[What you have to do]
The records come next. Copy all of them exactly.

[Available records]
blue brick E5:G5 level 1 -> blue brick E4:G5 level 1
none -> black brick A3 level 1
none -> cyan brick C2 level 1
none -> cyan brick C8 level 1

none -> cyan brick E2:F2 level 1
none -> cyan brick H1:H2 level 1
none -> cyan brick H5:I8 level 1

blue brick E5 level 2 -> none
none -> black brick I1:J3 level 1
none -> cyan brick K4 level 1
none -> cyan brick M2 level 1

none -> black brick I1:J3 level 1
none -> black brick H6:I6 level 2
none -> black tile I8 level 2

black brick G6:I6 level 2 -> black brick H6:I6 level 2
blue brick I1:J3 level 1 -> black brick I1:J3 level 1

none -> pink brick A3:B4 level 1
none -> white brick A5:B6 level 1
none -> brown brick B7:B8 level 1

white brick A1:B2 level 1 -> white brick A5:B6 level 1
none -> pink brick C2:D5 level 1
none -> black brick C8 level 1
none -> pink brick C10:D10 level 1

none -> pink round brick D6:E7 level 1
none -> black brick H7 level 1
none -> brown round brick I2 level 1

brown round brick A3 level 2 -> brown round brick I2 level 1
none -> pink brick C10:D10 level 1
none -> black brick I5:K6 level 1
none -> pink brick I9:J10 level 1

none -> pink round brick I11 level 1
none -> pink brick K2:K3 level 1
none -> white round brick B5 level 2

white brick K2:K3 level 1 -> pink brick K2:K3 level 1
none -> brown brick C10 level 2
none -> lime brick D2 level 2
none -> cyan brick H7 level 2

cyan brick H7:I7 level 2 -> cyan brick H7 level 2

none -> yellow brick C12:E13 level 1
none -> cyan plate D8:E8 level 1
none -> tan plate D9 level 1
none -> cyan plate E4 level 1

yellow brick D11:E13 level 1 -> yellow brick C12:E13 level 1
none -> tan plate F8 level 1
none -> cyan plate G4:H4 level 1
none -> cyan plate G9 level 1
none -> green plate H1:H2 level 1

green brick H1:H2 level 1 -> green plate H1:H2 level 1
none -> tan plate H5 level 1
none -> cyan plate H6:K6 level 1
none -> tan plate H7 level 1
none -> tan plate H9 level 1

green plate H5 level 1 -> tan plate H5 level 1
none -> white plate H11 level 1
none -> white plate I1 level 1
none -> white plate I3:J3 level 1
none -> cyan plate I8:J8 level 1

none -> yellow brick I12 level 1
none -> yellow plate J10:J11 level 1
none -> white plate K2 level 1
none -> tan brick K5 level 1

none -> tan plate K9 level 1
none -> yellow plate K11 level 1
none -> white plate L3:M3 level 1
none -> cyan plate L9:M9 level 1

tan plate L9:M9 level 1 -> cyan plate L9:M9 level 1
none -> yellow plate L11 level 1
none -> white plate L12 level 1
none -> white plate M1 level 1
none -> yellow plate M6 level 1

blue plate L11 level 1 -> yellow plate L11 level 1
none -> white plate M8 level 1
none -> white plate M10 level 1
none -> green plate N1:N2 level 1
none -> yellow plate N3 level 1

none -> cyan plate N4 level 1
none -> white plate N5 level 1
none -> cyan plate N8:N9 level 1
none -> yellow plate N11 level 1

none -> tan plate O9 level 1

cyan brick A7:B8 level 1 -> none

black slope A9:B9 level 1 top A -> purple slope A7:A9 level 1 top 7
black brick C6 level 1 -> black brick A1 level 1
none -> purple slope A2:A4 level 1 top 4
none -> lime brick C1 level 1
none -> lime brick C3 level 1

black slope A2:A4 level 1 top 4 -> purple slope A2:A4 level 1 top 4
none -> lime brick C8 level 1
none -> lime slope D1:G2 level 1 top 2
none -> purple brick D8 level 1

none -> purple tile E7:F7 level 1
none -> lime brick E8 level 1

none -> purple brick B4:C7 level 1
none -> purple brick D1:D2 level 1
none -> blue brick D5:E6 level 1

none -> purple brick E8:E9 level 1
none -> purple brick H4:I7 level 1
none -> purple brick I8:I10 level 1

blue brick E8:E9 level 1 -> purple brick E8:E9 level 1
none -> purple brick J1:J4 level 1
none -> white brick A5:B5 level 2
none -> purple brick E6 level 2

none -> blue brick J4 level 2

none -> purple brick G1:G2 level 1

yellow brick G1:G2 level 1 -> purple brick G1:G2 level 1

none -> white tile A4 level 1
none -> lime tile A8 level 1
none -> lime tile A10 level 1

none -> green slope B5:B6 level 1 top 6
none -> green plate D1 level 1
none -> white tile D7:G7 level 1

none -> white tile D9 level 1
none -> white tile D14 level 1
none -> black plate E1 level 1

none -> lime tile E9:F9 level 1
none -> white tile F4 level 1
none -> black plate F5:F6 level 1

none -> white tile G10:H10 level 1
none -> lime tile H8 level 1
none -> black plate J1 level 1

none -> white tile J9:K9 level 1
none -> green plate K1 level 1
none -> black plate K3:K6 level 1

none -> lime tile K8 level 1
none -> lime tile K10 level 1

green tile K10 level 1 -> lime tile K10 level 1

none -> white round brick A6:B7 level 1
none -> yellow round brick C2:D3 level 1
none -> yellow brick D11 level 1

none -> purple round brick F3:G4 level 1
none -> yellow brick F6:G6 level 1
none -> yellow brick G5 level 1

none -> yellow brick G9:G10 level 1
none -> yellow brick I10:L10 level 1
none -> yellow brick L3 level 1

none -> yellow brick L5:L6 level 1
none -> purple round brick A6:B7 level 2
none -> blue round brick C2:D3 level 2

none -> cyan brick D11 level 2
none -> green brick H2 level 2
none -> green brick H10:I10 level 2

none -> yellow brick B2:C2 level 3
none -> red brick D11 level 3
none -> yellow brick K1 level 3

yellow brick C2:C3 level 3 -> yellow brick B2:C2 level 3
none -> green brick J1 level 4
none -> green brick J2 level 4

[Answer to this problem]
blue brick E5:G5 level 1 -> blue brick E4:G5 level 1
none -> black brick A3 level 1
none -> cyan brick C2 level 1
none -> cyan brick C8 level 1

none -> cyan brick E2:F2 level 1
none -> cyan brick H1:H2 level 1
none -> cyan brick H5:I8 level 1

blue brick E5 level 2 -> none
none -> black brick I1:J3 level 1
none -> cyan brick K4 level 1
none -> cyan brick M2 level 1

none -> black brick I1:J3 level 1
none -> black brick H6:I6 level 2
none -> black tile I8 level 2

black brick G6:I6 level 2 -> black brick H6:I6 level 2
blue brick I1:J3 level 1 -> black brick I1:J3 level 1

none -> pink brick A3:B4 level 1
none -> white brick A5:B6 level 1
none -> brown brick B7:B8 level 1

white brick A1:B2 level 1 -> white brick A5:B6 level 1
none -> pink brick C2:D5 level 1
none -> black brick C8 level 1
none -> pink brick C10:D10 level 1

none -> pink round brick D6:E7 level 1
none -> black brick H7 level 1
none -> brown round brick I2 level 1

brown round brick A3 level 2 -> brown round brick I2 level 1
none -> pink brick C10:D10 level 1
none -> black brick I5:K6 level 1
none -> pink brick I9:J10 level 1

none -> pink round brick I11 level 1
none -> pink brick K2:K3 level 1
none -> white round brick B5 level 2

white brick K2:K3 level 1 -> pink brick K2:K3 level 1
none -> brown brick C10 level 2
none -> lime brick D2 level 2
none -> cyan brick H7 level 2

cyan brick H7:I7 level 2 -> cyan brick H7 level 2

none -> yellow brick C12:E13 level 1
none -> cyan plate D8:E8 level 1
none -> tan plate D9 level 1
none -> cyan plate E4 level 1

yellow brick D11:E13 level 1 -> yellow brick C12:E13 level 1
none -> tan plate F8 level 1
none -> cyan plate G4:H4 level 1
none -> cyan plate G9 level 1
none -> green plate H1:H2 level 1

green brick H1:H2 level 1 -> green plate H1:H2 level 1
none -> tan plate H5 level 1
none -> cyan plate H6:K6 level 1
none -> tan plate H7 level 1
none -> tan plate H9 level 1

green plate H5 level 1 -> tan plate H5 level 1
none -> white plate H11 level 1
none -> white plate I1 level 1
none -> white plate I3:J3 level 1
none -> cyan plate I8:J8 level 1

none -> yellow brick I12 level 1
none -> yellow plate J10:J11 level 1
none -> white plate K2 level 1
none -> tan brick K5 level 1

none -> tan plate K9 level 1
none -> yellow plate K11 level 1
none -> white plate L3:M3 level 1
none -> cyan plate L9:M9 level 1

tan plate L9:M9 level 1 -> cyan plate L9:M9 level 1
none -> yellow plate L11 level 1
none -> white plate L12 level 1
none -> white plate M1 level 1
none -> yellow plate M6 level 1

blue plate L11 level 1 -> yellow plate L11 level 1
none -> white plate M8 level 1
none -> white plate M10 level 1
none -> green plate N1:N2 level 1
none -> yellow plate N3 level 1

none -> cyan plate N4 level 1
none -> white plate N5 level 1
none -> cyan plate N8:N9 level 1
none -> yellow plate N11 level 1

none -> tan plate O9 level 1

cyan brick A7:B8 level 1 -> none

black slope A9:B9 level 1 top A -> purple slope A7:A9 level 1 top 7
black brick C6 level 1 -> black brick A1 level 1
none -> purple slope A2:A4 level 1 top 4
none -> lime brick C1 level 1
none -> lime brick C3 level 1

black slope A2:A4 level 1 top 4 -> purple slope A2:A4 level 1 top 4
none -> lime brick C8 level 1
none -> lime slope D1:G2 level 1 top 2
none -> purple brick D8 level 1

none -> purple tile E7:F7 level 1
none -> lime brick E8 level 1

none -> purple brick B4:C7 level 1
none -> purple brick D1:D2 level 1
none -> blue brick D5:E6 level 1

none -> purple brick E8:E9 level 1
none -> purple brick H4:I7 level 1
none -> purple brick I8:I10 level 1

blue brick E8:E9 level 1 -> purple brick E8:E9 level 1
none -> purple brick J1:J4 level 1
none -> white brick A5:B5 level 2
none -> purple brick E6 level 2

none -> blue brick J4 level 2

none -> purple brick G1:G2 level 1

yellow brick G1:G2 level 1 -> purple brick G1:G2 level 1

none -> white tile A4 level 1
none -> lime tile A8 level 1
none -> lime tile A10 level 1

none -> green slope B5:B6 level 1 top 6
none -> green plate D1 level 1
none -> white tile D7:G7 level 1

none -> white tile D9 level 1
none -> white tile D14 level 1
none -> black plate E1 level 1

none -> lime tile E9:F9 level 1
none -> white tile F4 level 1
none -> black plate F5:F6 level 1

none -> white tile G10:H10 level 1
none -> lime tile H8 level 1
none -> black plate J1 level 1

none -> white tile J9:K9 level 1
none -> green plate K1 level 1
none -> black plate K3:K6 level 1

none -> lime tile K8 level 1
none -> lime tile K10 level 1

green tile K10 level 1 -> lime tile K10 level 1

none -> white round brick A6:B7 level 1
none -> yellow round brick C2:D3 level 1
none -> yellow brick D11 level 1

none -> purple round brick F3:G4 level 1
none -> yellow brick F6:G6 level 1
none -> yellow brick G5 level 1

none -> yellow brick G9:G10 level 1
none -> yellow brick I10:L10 level 1
none -> yellow brick L3 level 1

none -> yellow brick L5:L6 level 1
none -> purple round brick A6:B7 level 2
none -> blue round brick C2:D3 level 2

none -> cyan brick D11 level 2
none -> green brick H2 level 2
none -> green brick H10:I10 level 2

none -> yellow brick B2:C2 level 3
none -> red brick D11 level 3
none -> yellow brick K1 level 3

yellow brick C2:C3 level 3 -> yellow brick B2:C2 level 3
none -> green brick J1 level 4
none -> green brick J2 level 4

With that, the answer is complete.